**Assignment:** Please reproduce exactly the line that carries "The turquoise gikenonon" and all remaining lines through the last line of the data, and write nothing else.

*** Opening of Excerpted data ***

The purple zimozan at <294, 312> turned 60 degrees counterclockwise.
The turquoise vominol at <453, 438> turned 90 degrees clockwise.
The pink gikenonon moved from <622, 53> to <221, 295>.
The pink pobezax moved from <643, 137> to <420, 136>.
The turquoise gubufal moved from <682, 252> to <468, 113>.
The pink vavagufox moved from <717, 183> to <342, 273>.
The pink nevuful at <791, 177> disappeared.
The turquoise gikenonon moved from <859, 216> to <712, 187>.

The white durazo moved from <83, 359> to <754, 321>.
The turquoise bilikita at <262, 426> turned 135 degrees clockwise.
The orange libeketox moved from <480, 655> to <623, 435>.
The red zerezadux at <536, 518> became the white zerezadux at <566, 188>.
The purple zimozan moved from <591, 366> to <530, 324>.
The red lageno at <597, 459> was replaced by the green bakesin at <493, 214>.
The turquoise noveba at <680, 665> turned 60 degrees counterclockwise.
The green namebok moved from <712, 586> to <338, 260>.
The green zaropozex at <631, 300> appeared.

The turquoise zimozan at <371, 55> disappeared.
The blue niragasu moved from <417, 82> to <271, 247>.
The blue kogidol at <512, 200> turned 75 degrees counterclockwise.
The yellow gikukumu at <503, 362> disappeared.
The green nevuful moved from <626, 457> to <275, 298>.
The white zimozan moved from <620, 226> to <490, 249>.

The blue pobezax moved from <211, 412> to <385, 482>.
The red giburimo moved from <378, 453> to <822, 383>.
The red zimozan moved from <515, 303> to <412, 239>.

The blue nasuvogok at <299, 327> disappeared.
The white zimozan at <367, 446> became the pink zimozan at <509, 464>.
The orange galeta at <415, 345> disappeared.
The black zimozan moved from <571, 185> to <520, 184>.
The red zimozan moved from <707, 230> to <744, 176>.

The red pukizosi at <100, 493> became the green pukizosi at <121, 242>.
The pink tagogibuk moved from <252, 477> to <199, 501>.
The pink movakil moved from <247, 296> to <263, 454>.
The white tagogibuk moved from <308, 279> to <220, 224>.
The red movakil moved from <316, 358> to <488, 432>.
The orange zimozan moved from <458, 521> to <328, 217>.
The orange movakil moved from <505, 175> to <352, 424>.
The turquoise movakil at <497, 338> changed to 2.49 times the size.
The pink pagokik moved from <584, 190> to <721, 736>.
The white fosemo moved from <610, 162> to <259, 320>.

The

*** Close of Excerpted data ***

**Result of this task:**
The turquoise gikenonon moved from <859, 216> to <712, 187>.

The white durazo moved from <83, 359> to <754, 321>.
The turquoise bilikita at <262, 426> turned 135 degrees clockwise.
The orange libeketox moved from <480, 655> to <623, 435>.
The red zerezadux at <536, 518> became the white zerezadux at <566, 188>.
The purple zimozan moved from <591, 366> to <530, 324>.
The red lageno at <597, 459> was replaced by the green bakesin at <493, 214>.
The turquoise noveba at <680, 665> turned 60 degrees counterclockwise.
The green namebok moved from <712, 586> to <338, 260>.
The green zaropozex at <631, 300> appeared.

The turquoise zimozan at <371, 55> disappeared.
The blue niragasu moved from <417, 82> to <271, 247>.
The blue kogidol at <512, 200> turned 75 degrees counterclockwise.
The yellow gikukumu at <503, 362> disappeared.
The green nevuful moved from <626, 457> to <275, 298>.
The white zimozan moved from <620, 226> to <490, 249>.

The blue pobezax moved from <211, 412> to <385, 482>.
The red giburimo moved from <378, 453> to <822, 383>.
The red zimozan moved from <515, 303> to <412, 239>.

The blue nasuvogok at <299, 327> disappeared.
The white zimozan at <367, 446> became the pink zimozan at <509, 464>.
The orange galeta at <415, 345> disappeared.
The black zimozan moved from <571, 185> to <520, 184>.
The red zimozan moved from <707, 230> to <744, 176>.

The red pukizosi at <100, 493> became the green pukizosi at <121, 242>.
The pink tagogibuk moved from <252, 477> to <199, 501>.
The pink movakil moved from <247, 296> to <263, 454>.
The white tagogibuk moved from <308, 279> to <220, 224>.
The red movakil moved from <316, 358> to <488, 432>.
The orange zimozan moved from <458, 521> to <328, 217>.
The orange movakil moved from <505, 175> to <352, 424>.
The turquoise movakil at <497, 338> changed to 2.49 times the size.
The pink pagokik moved from <584, 190> to <721, 736>.
The white fosemo moved from <610, 162> to <259, 320>.

The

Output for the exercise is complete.